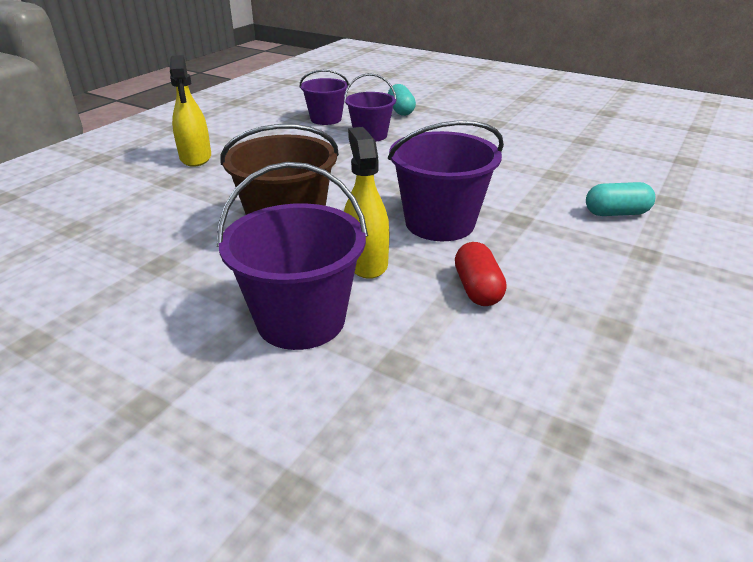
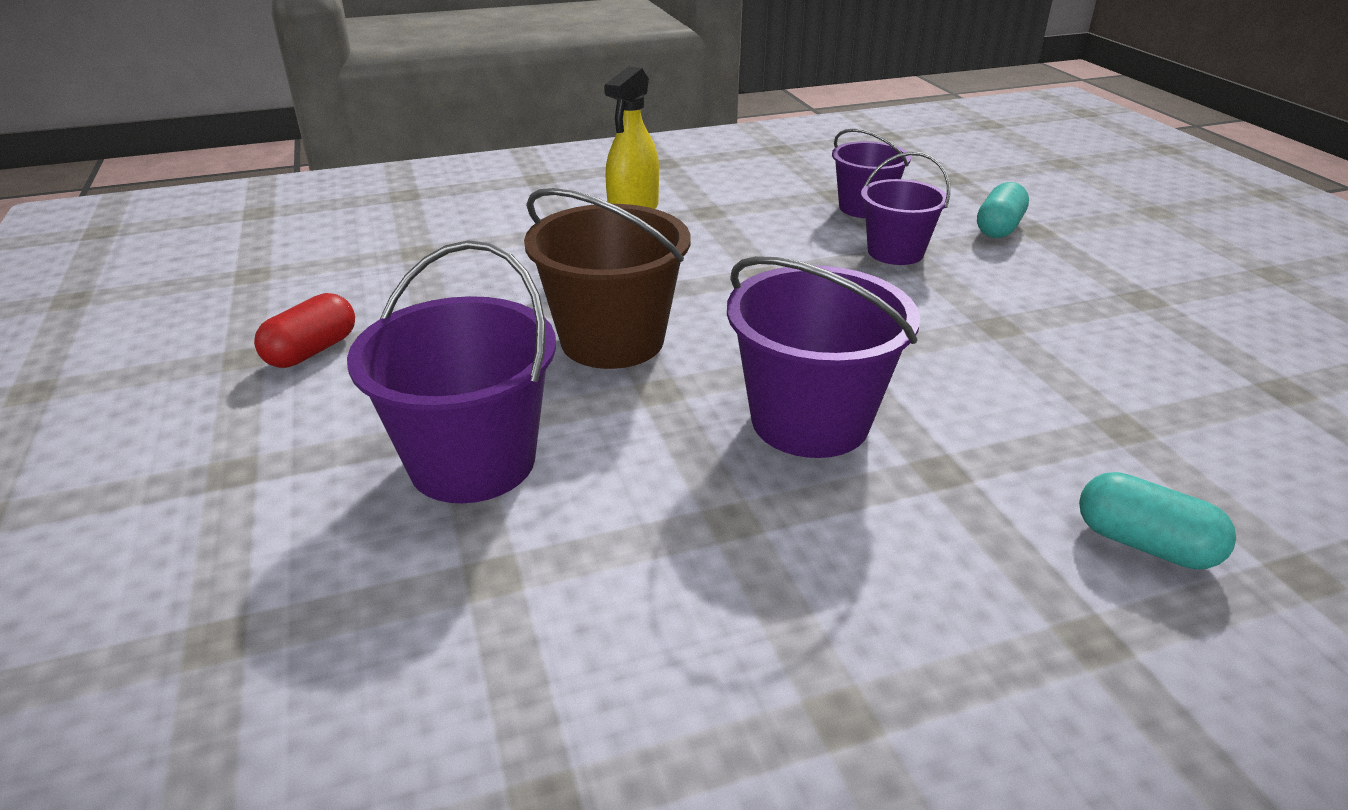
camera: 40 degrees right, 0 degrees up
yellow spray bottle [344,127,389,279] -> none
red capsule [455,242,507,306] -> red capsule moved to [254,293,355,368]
========================================================================
▸ WORK TO COMPLETE
Output all the material above exactly once more, leaving every picture out.

▸ TASK SOLUTION
camera: 40 degrees right, 0 degrees up
yellow spray bottle [344,127,389,279] -> none
red capsule [455,242,507,306] -> red capsule moved to [254,293,355,368]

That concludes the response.